**PROBLEM REQUIREMENTS**
Look below for the line containing "C8: 47uF (plus" and the line containing "Q3: NPN 2N3904"; repeat exactly those two lines and all lines between them, and nothing else.

**DATA TO PROCESS**
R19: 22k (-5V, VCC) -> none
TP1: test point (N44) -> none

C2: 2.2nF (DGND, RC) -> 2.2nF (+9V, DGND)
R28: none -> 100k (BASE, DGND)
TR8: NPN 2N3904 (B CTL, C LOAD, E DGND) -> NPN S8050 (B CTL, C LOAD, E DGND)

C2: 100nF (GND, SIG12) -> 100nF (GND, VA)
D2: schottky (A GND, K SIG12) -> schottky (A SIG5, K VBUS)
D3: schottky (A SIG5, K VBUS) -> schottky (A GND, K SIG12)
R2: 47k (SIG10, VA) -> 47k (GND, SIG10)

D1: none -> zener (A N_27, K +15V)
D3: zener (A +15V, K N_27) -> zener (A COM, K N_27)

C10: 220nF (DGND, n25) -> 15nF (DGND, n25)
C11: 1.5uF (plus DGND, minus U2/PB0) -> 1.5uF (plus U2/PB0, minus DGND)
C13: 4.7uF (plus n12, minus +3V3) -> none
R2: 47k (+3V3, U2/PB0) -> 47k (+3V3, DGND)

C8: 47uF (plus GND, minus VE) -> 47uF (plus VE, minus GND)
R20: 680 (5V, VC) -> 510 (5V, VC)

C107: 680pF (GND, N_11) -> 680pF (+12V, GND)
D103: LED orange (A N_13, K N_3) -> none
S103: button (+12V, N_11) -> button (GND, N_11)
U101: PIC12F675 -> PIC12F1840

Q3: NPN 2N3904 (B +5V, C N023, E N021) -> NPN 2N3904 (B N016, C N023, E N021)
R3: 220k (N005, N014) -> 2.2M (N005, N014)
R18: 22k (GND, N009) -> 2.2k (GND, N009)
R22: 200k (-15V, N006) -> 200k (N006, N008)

**ANSWER BELOW**
C8: 47uF (plus GND, minus VE) -> 47uF (plus VE, minus GND)
R20: 680 (5V, VC) -> 510 (5V, VC)

C107: 680pF (GND, N_11) -> 680pF (+12V, GND)
D103: LED orange (A N_13, K N_3) -> none
S103: button (+12V, N_11) -> button (GND, N_11)
U101: PIC12F675 -> PIC12F1840

Q3: NPN 2N3904 (B +5V, C N023, E N021) -> NPN 2N3904 (B N016, C N023, E N021)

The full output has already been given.